# [Exercise details]
Which lines contain the string "results"? Please list every one of them.

• • • • •

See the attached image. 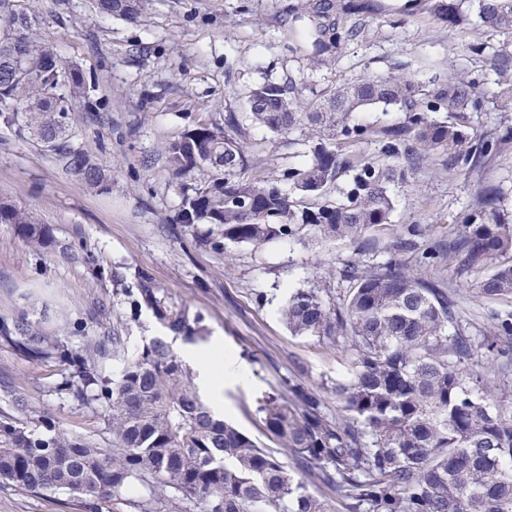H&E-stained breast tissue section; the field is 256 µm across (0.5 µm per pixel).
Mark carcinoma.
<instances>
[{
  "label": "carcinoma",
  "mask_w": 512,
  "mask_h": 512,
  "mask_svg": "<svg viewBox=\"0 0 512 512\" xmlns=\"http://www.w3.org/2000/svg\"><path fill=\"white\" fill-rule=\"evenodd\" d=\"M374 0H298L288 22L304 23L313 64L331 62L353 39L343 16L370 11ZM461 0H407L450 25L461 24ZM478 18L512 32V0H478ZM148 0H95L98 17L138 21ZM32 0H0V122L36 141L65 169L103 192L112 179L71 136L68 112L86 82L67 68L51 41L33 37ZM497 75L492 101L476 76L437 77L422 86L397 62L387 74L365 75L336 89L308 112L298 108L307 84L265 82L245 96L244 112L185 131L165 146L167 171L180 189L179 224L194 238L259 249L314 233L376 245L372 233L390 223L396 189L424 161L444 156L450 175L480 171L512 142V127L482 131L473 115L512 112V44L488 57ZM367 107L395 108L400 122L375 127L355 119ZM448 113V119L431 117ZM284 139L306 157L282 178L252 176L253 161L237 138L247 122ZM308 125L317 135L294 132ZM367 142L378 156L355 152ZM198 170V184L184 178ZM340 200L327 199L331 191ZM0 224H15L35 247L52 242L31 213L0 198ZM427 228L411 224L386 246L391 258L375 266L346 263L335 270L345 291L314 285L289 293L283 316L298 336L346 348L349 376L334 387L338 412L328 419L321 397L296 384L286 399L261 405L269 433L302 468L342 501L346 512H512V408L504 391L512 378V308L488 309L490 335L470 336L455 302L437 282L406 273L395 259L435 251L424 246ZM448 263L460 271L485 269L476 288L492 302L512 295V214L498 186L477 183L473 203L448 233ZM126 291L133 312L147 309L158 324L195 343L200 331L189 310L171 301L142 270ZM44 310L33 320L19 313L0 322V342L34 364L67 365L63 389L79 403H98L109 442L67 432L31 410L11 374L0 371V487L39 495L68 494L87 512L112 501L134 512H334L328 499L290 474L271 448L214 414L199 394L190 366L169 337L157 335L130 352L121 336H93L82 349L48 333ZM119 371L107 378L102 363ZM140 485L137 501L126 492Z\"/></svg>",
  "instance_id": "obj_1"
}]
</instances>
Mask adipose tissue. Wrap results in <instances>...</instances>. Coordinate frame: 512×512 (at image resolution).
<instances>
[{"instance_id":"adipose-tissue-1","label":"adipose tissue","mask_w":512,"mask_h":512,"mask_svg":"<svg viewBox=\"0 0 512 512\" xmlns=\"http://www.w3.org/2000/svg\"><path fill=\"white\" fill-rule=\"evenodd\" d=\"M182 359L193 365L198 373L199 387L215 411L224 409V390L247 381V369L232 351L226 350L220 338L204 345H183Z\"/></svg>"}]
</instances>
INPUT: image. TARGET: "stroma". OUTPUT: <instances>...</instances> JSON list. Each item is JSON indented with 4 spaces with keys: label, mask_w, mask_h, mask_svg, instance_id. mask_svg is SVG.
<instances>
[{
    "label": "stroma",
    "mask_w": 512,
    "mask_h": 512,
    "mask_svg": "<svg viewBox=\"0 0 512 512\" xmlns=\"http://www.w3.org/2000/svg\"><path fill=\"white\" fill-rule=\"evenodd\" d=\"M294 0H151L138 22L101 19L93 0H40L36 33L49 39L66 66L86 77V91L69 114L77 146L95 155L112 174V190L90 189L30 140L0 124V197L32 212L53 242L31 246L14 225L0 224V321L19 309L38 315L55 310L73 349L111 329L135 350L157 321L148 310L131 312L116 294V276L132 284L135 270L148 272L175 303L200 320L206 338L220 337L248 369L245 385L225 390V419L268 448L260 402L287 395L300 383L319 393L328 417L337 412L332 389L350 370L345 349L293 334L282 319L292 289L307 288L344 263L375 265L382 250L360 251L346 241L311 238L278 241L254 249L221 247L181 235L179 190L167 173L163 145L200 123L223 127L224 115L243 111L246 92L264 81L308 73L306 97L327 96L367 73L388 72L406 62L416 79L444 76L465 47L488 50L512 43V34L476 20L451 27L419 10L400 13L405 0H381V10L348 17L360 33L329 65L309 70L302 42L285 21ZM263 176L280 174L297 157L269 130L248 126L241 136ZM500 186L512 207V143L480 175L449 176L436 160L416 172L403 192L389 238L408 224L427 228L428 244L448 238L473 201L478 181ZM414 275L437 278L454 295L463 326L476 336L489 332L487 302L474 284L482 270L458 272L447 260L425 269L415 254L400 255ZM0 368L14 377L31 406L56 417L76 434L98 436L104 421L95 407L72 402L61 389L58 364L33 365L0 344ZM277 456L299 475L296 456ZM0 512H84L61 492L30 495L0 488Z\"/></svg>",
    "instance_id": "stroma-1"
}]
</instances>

• • • • •

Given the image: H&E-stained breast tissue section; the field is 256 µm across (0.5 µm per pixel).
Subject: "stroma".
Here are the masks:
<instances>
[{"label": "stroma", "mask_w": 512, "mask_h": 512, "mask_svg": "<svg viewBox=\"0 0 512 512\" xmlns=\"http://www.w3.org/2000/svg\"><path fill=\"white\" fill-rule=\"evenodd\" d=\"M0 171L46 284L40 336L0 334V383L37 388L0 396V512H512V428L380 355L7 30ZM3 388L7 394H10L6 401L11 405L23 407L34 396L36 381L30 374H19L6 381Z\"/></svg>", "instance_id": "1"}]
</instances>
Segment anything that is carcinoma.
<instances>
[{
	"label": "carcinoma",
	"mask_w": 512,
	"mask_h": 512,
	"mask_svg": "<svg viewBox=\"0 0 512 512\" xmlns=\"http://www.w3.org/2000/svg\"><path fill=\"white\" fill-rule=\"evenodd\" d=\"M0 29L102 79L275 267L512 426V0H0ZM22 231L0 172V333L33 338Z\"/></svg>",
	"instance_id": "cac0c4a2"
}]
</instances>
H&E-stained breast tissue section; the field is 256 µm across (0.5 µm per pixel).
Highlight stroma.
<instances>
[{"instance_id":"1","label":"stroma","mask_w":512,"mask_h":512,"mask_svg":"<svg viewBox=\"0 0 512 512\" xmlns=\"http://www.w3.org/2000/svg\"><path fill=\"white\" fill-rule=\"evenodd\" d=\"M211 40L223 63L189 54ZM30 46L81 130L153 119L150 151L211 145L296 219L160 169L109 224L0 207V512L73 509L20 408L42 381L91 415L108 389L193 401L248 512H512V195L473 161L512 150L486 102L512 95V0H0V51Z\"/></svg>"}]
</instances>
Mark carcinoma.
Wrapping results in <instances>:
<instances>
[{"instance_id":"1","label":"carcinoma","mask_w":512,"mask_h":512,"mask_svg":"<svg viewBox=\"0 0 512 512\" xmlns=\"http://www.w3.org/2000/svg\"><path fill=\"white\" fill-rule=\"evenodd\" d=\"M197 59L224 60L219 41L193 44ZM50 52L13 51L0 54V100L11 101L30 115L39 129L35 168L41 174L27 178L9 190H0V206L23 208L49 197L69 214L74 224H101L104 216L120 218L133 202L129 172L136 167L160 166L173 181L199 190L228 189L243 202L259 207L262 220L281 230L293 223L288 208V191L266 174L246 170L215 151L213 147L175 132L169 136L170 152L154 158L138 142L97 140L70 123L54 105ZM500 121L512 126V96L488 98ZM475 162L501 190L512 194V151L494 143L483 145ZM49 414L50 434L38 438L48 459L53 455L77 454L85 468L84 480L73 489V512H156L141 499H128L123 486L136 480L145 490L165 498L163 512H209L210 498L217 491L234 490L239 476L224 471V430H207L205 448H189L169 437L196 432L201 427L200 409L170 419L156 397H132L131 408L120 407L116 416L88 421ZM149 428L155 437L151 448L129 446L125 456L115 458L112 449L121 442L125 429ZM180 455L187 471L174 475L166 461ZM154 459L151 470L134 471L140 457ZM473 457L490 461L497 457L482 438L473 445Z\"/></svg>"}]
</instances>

• • • • •

# [Exercise answer]
Mask adipose tissue. Wrap results in <instances>...</instances>. Coordinate frame: 512×512 (at image resolution).
Wrapping results in <instances>:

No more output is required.